ABOUT THIS EXERCISE. Retype each line of the material exactly, please, skipping any picture in it.

EXERCISE MATERIALS.
● ● ● ●

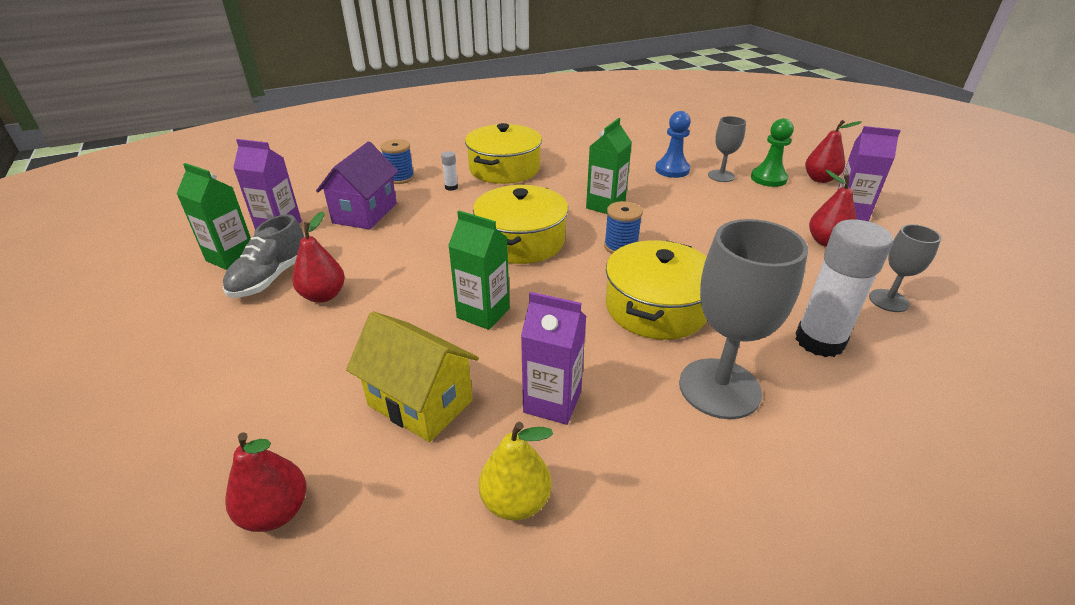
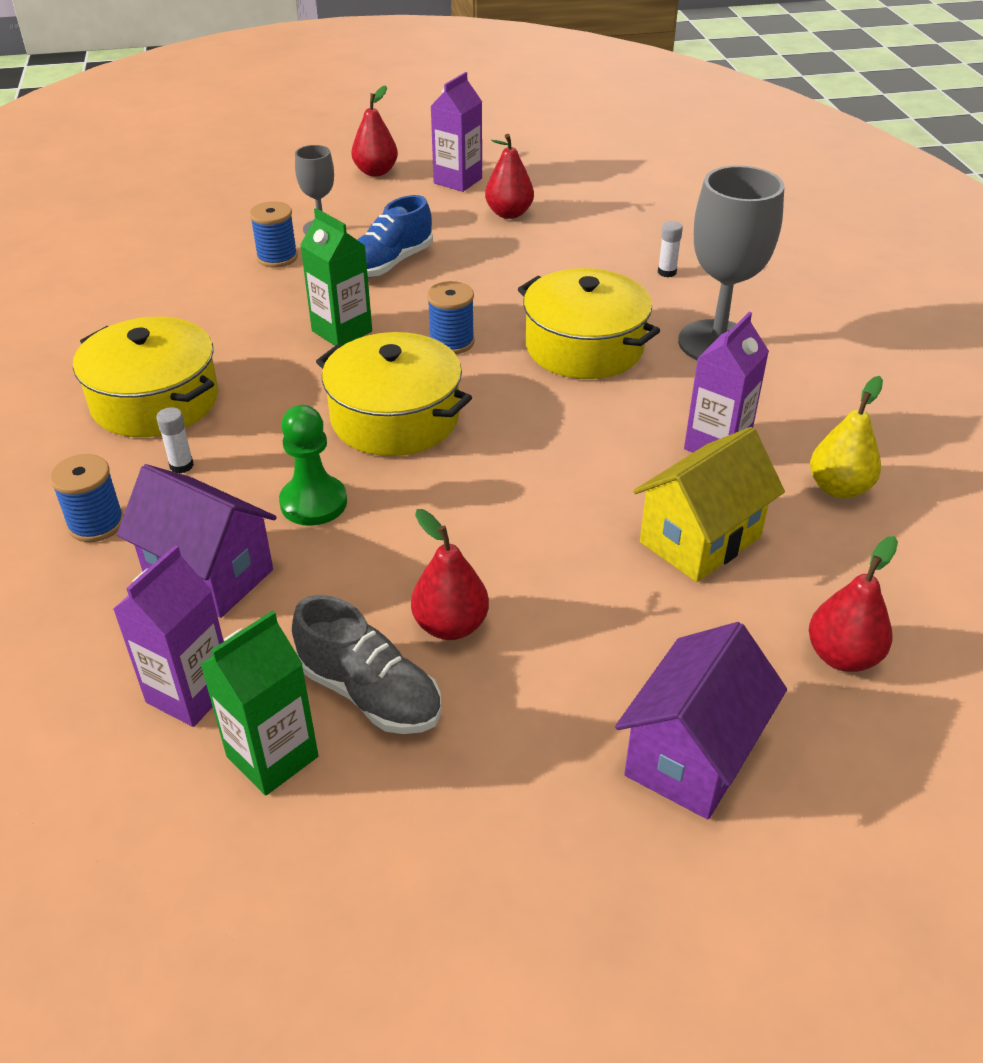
camera: 75 degrees left, 5 degrees up
(188, 420) = (692, 755): none -> purple house
(483, 313) = (550, 473): green carton -> none
(672, 170) = (277, 257): blue pawn -> blue spool
(700, 206) = (389, 264): none -> blue shoe
(768, 178) = (351, 201): green pawn -> green pawn (313, 503)
(819, 341) = (667, 272): white glue stick -> white glue stick, size x0.41
(888, 300) = (620, 219): grey goblet -> none

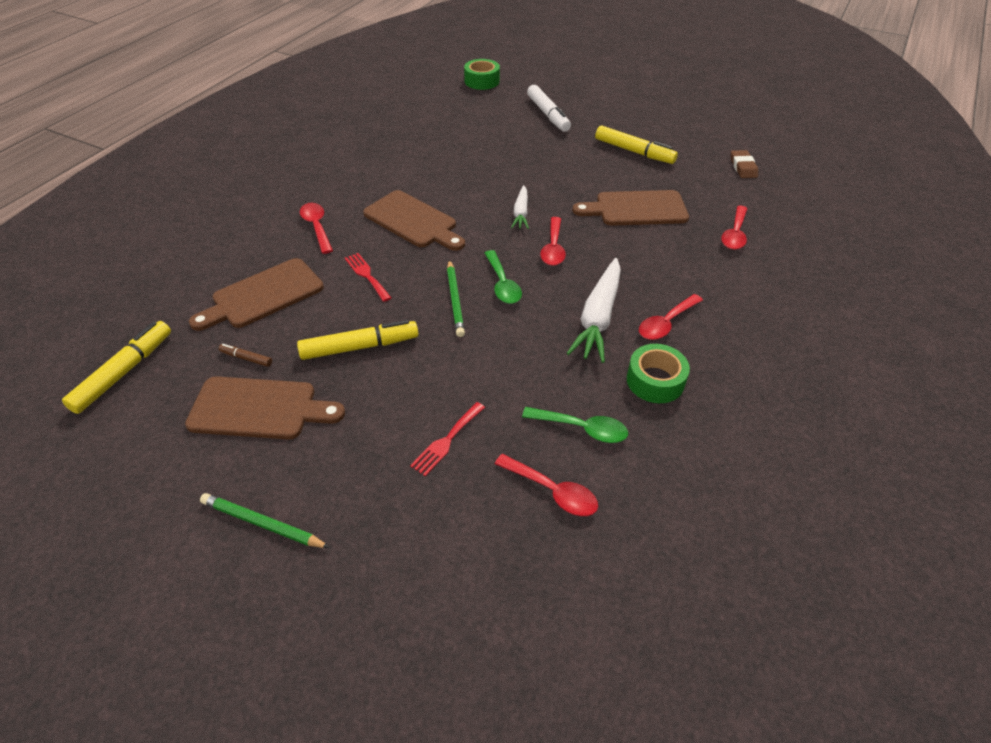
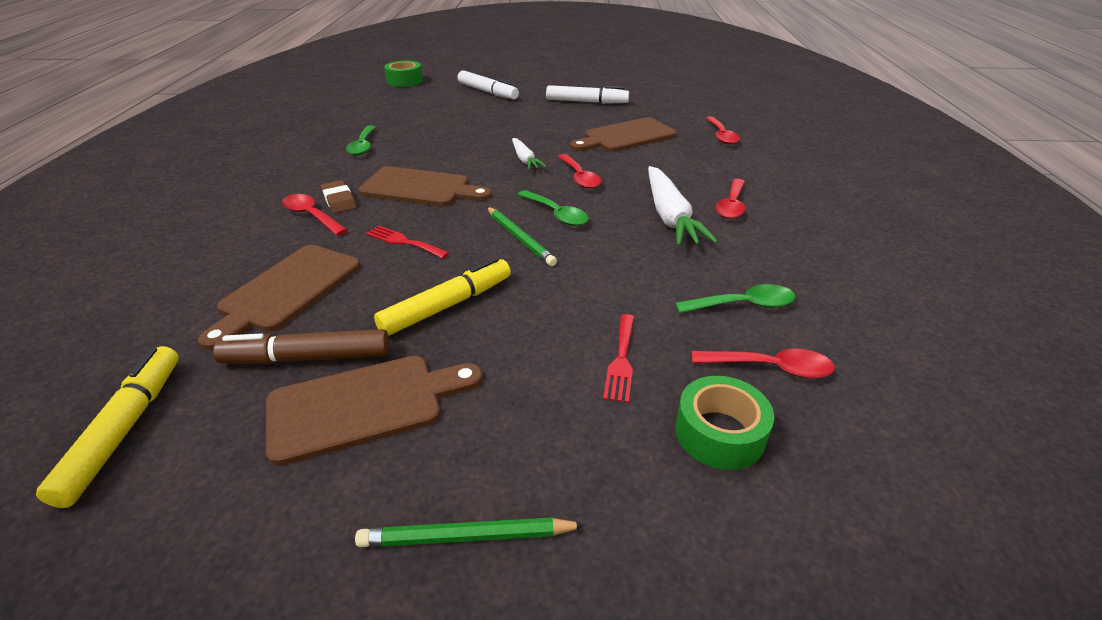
camera: 25 degrees left, 10 degrees down
(246, 358) = (308, 358): brown marker -> brown marker, size x2.08
(397, 159) = (363, 146): none -> green spoon
(634, 151) = (586, 102): yellow marker -> white marker
(655, 381) = (766, 248): green tape -> green tape (719, 433)
(743, 167) = (683, 96): brown eraser -> brown eraser (339, 200)

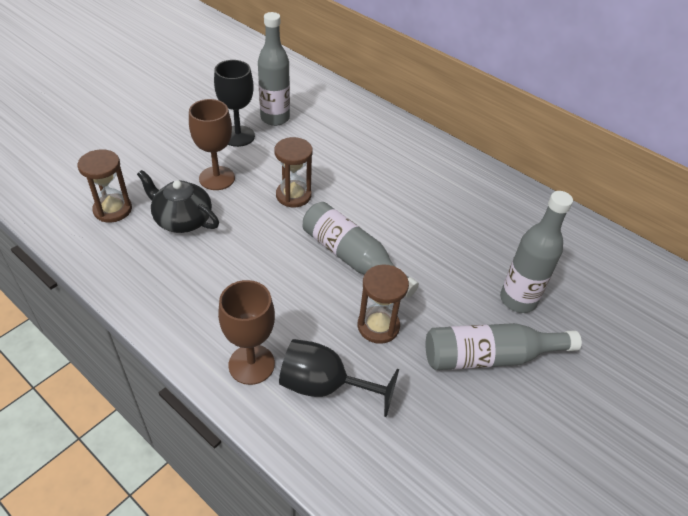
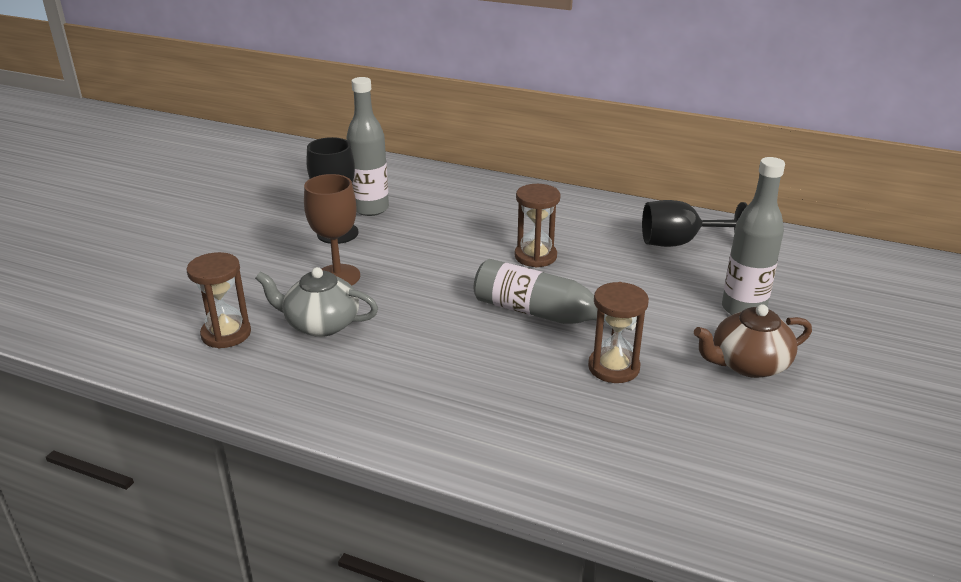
camera: 15 degrees left, 15 degrees down
(182, 220) = (321, 324): black teapot -> grey teapot
(251, 364) = (494, 438): brown goblet -> none
(293, 195) = (439, 273): brown hourglass -> brown hourglass (535, 256)
(324, 386) = (591, 436): black goblet -> black goblet (680, 243)
(489, 356) = (748, 364): grey bottle -> brown teapot

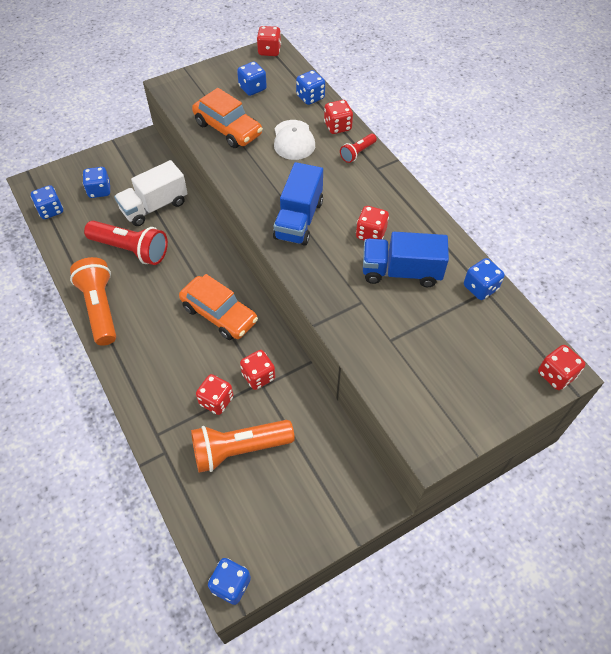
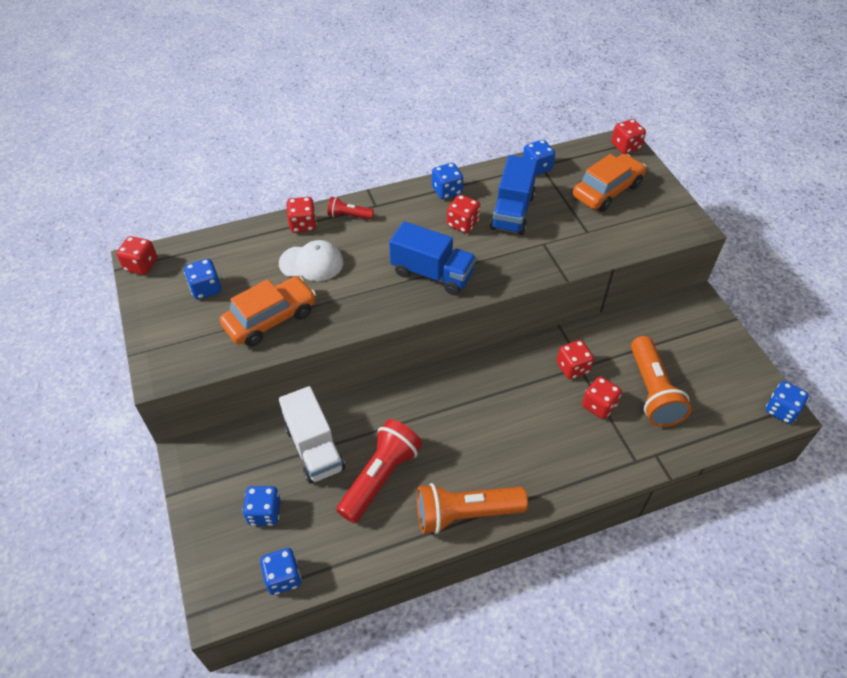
camera: 80 degrees left, 5 degrees down
(219, 314) = (492, 394): orange car -> orange car (607, 191)
(310, 97) = (245, 240): blue dice -> blue dice (447, 191)
(357, 153) = (349, 216): red flashlight -> red flashlight turned 135 degrees clockwise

● ● ● ●

ANSWER FOR THIS EXERCISE.
camera: 75 degrees left, 5 degrees up
(188, 420) = (692, 755): none -> purple house
(483, 313) = (550, 473): green carton -> none
(672, 170) = (277, 257): blue pawn -> blue spool
(700, 206) = (389, 264): none -> blue shoe
(768, 178) = (351, 201): green pawn -> green pawn (313, 503)
(819, 341) = (667, 272): white glue stick -> white glue stick, size x0.41
(888, 300) = (620, 219): grey goblet -> none

camera: 25 degrees left, 10 degrees down
(246, 358) = (308, 358): brown marker -> brown marker, size x2.08
(397, 159) = (363, 146): none -> green spoon
(634, 151) = (586, 102): yellow marker -> white marker
(655, 381) = (766, 248): green tape -> green tape (719, 433)
(743, 167) = (683, 96): brown eraser -> brown eraser (339, 200)

camera: 15 degrees left, 15 degrees down
(182, 220) = (321, 324): black teapot -> grey teapot
(251, 364) = (494, 438): brown goblet -> none
(293, 195) = (439, 273): brown hourglass -> brown hourglass (535, 256)
(324, 386) = (591, 436): black goblet -> black goblet (680, 243)
(489, 356) = (748, 364): grey bottle -> brown teapot

camera: 80 degrees left, 5 degrees down
(219, 314) = (492, 394): orange car -> orange car (607, 191)
(310, 97) = (245, 240): blue dice -> blue dice (447, 191)
(357, 153) = (349, 216): red flashlight -> red flashlight turned 135 degrees clockwise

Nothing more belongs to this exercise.